Output the listing word for word, minus pictures.
-------------------------
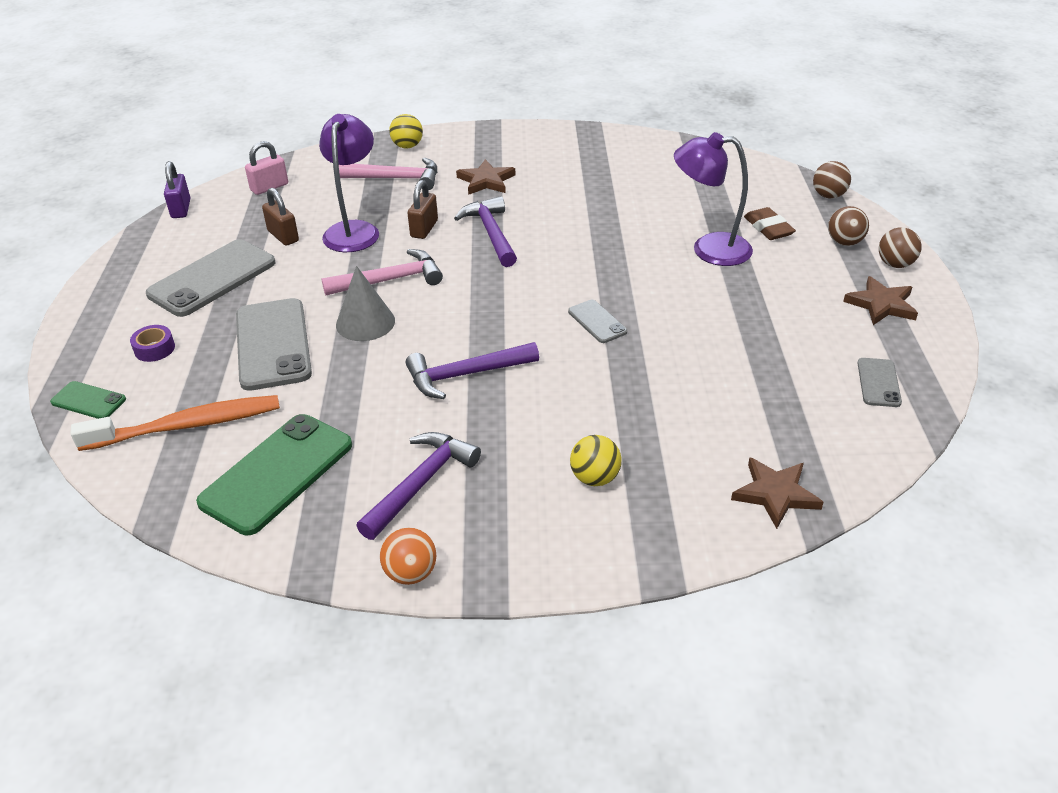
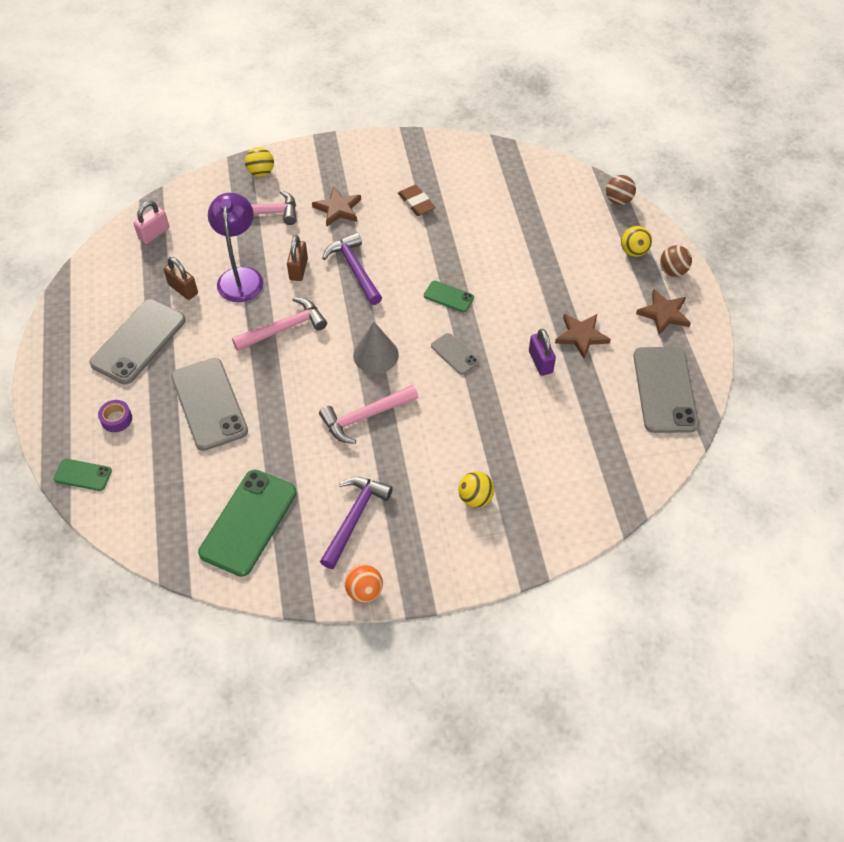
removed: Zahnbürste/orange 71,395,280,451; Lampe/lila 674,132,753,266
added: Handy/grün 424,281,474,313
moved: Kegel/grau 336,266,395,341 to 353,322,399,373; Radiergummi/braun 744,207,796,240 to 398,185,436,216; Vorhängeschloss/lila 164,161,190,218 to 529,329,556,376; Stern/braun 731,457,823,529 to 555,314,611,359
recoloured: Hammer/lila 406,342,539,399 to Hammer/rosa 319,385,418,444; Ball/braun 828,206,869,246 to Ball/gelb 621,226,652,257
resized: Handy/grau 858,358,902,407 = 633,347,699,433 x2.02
-------------------------
▶ _PROBLEM SOLUTION_:
removed: Zahnbürste/orange 71,395,280,451; Lampe/lila 674,132,753,266
added: Handy/grün 424,281,474,313
moved: Kegel/grau 336,266,395,341 to 353,322,399,373; Radiergummi/braun 744,207,796,240 to 398,185,436,216; Vorhängeschloss/lila 164,161,190,218 to 529,329,556,376; Stern/braun 731,457,823,529 to 555,314,611,359
recoloured: Hammer/lila 406,342,539,399 to Hammer/rosa 319,385,418,444; Ball/braun 828,206,869,246 to Ball/gelb 621,226,652,257
resized: Handy/grau 858,358,902,407 = 633,347,699,433 x2.02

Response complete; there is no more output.